What lines in the entries hold the string "cupcake"? List them.
*** Record excerpts Section Begins ***
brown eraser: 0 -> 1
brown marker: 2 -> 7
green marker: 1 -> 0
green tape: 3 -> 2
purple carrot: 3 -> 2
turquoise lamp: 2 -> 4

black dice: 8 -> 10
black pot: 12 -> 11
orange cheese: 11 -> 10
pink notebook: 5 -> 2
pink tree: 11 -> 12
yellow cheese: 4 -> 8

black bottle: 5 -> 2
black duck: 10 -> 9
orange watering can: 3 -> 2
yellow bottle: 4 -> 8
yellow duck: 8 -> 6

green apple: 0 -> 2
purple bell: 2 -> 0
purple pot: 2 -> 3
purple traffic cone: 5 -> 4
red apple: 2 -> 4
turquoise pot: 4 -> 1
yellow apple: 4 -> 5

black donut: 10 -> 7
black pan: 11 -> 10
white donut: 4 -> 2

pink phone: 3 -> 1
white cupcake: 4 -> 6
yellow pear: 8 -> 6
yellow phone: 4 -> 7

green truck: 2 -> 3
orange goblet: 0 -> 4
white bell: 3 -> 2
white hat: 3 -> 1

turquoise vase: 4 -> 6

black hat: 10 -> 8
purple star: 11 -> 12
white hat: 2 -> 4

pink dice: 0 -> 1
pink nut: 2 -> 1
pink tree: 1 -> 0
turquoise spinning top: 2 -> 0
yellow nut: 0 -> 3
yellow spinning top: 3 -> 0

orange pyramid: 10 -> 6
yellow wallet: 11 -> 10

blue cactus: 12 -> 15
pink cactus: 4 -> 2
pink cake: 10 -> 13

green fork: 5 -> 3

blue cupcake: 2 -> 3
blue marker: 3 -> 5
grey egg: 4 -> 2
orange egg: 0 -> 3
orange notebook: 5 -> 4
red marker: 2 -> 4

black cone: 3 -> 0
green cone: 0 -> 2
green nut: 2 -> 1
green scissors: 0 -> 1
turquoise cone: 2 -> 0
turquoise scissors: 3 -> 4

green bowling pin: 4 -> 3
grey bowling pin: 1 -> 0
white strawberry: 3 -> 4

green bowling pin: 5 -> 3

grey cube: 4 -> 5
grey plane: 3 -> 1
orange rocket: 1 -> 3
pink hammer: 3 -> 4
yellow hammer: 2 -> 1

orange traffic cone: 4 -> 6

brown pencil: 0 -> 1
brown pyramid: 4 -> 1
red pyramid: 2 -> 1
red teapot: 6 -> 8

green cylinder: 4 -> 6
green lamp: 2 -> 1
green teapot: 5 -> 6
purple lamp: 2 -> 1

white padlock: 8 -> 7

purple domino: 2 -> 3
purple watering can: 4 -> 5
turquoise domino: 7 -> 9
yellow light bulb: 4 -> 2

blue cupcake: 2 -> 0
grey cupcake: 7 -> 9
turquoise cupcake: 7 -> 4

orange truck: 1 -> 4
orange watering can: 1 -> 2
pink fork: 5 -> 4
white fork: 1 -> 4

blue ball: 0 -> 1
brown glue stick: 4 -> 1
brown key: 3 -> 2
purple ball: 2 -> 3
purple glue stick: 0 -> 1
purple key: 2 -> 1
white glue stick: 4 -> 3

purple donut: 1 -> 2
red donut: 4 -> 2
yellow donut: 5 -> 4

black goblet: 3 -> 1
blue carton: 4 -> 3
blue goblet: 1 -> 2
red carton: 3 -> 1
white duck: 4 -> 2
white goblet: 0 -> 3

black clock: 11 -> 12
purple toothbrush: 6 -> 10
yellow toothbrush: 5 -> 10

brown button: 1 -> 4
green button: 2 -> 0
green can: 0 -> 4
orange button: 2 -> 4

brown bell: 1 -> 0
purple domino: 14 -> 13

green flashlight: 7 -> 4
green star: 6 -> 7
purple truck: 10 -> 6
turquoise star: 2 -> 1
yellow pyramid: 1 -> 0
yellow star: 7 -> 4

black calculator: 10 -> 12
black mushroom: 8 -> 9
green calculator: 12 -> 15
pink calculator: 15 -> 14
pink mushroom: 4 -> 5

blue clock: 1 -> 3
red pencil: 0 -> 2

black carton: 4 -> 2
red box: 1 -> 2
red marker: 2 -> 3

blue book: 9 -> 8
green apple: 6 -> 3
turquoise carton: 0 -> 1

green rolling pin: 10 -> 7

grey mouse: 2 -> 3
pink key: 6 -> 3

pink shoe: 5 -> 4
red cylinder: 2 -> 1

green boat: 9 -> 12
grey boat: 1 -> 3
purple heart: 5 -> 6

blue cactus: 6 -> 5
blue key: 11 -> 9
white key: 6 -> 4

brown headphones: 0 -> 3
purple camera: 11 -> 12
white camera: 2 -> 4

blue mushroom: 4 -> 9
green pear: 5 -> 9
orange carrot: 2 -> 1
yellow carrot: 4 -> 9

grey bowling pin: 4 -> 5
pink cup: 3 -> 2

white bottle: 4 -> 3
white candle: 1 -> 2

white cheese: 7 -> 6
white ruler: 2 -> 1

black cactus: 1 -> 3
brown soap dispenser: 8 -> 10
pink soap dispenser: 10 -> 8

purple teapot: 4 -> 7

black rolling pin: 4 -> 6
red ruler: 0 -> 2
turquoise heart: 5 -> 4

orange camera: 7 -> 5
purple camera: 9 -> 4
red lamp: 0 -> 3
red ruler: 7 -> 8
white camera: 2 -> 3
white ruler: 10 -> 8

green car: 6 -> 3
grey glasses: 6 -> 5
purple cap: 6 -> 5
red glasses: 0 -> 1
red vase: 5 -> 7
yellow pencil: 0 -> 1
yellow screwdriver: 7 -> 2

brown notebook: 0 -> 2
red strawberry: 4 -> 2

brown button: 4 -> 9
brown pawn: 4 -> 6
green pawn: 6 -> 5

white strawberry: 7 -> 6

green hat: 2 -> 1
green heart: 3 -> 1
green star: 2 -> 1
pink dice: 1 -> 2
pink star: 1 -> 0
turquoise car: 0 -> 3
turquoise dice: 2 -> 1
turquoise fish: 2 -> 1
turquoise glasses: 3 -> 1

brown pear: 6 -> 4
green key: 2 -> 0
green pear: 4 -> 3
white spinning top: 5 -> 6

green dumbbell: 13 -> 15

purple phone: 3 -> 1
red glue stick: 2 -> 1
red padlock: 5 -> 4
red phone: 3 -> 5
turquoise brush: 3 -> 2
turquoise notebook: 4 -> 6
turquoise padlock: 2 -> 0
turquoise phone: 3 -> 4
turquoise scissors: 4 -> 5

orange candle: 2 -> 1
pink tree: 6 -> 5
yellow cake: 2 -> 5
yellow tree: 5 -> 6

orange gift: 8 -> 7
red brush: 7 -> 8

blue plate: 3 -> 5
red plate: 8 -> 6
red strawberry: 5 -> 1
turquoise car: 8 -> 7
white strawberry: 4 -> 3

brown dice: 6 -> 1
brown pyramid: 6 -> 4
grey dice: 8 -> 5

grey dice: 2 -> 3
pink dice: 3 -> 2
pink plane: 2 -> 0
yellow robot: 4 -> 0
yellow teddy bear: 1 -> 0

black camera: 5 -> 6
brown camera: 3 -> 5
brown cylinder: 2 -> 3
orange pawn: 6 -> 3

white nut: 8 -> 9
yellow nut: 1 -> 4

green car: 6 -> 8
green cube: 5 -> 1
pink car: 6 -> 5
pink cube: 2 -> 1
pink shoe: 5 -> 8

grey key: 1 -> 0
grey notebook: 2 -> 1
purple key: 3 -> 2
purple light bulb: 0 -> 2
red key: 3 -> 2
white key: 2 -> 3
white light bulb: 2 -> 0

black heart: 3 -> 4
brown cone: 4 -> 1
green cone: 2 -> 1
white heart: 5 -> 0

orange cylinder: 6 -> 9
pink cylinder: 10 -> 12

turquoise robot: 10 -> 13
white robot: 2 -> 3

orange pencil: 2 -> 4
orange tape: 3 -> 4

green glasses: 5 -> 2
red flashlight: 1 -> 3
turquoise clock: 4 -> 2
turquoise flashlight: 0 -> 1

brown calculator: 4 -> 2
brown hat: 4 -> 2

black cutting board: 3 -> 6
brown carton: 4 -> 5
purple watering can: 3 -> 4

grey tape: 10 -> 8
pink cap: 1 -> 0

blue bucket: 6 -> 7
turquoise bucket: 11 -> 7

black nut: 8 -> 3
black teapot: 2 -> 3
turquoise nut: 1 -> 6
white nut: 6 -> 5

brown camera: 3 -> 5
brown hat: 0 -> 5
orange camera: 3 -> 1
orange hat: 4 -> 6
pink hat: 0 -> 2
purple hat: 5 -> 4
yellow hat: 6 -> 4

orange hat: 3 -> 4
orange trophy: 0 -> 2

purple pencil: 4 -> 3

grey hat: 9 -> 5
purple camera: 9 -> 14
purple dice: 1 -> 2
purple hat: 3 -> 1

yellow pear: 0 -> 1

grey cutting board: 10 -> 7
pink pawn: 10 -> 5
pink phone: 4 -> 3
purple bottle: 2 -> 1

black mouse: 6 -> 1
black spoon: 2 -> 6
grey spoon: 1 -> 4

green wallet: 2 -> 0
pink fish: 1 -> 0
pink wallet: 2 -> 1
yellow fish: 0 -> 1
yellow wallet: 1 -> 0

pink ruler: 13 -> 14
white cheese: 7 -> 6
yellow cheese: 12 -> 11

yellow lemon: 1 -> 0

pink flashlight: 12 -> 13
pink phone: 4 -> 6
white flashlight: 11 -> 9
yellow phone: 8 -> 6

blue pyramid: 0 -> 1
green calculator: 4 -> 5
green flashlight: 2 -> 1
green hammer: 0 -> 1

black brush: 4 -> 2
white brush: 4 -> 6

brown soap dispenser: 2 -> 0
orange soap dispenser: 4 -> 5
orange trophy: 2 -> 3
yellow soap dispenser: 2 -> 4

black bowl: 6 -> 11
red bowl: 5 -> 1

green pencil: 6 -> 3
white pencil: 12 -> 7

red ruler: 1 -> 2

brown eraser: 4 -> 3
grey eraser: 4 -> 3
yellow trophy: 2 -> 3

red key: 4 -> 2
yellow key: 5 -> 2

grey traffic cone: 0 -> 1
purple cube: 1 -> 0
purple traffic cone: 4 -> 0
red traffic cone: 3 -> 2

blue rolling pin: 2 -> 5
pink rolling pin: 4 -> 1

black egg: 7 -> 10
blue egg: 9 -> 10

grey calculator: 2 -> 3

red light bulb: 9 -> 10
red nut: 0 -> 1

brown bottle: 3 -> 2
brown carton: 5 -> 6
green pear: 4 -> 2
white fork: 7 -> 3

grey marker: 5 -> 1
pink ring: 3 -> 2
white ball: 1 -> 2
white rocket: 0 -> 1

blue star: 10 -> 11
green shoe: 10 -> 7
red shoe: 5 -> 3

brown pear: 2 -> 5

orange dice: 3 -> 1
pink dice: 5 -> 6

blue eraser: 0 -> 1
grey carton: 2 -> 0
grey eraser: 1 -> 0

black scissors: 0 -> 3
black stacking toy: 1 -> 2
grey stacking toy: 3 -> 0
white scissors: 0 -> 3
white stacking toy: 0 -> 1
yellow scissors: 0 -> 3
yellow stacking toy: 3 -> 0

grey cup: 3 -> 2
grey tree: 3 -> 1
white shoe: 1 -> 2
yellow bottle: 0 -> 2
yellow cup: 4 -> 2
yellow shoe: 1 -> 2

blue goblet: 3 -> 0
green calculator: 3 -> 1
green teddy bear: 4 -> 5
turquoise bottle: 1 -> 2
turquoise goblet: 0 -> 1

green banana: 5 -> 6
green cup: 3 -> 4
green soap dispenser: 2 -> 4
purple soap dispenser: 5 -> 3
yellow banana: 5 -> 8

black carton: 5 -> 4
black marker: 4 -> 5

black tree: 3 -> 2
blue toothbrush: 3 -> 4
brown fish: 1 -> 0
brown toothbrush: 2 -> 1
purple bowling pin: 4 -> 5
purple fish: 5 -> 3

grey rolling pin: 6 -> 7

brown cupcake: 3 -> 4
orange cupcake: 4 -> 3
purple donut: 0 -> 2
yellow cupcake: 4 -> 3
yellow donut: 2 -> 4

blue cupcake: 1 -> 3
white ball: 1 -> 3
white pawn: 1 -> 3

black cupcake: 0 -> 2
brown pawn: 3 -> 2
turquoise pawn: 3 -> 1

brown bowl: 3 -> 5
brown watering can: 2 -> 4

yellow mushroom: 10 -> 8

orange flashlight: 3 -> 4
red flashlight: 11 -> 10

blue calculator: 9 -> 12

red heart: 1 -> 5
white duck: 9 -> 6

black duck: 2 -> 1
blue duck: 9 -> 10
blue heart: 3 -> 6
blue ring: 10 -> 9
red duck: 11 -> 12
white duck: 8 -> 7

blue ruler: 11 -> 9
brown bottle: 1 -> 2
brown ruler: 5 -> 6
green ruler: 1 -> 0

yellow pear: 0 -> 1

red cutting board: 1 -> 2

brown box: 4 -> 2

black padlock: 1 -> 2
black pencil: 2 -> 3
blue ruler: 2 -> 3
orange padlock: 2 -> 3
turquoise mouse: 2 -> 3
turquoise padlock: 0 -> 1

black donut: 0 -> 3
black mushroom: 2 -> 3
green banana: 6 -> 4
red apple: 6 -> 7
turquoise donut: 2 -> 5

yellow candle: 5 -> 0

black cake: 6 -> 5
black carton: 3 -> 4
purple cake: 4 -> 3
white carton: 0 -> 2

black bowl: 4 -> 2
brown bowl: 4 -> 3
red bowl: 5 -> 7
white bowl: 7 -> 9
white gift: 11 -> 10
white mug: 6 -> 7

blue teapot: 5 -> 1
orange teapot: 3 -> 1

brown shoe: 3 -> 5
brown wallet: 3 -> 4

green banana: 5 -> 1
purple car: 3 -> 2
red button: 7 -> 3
*** Record excerpts Section Ends ***
_Completed exercise_.
white cupcake: 4 -> 6
blue cupcake: 2 -> 3
blue cupcake: 2 -> 0
grey cupcake: 7 -> 9
turquoise cupcake: 7 -> 4
brown cupcake: 3 -> 4
orange cupcake: 4 -> 3
yellow cupcake: 4 -> 3
blue cupcake: 1 -> 3
black cupcake: 0 -> 2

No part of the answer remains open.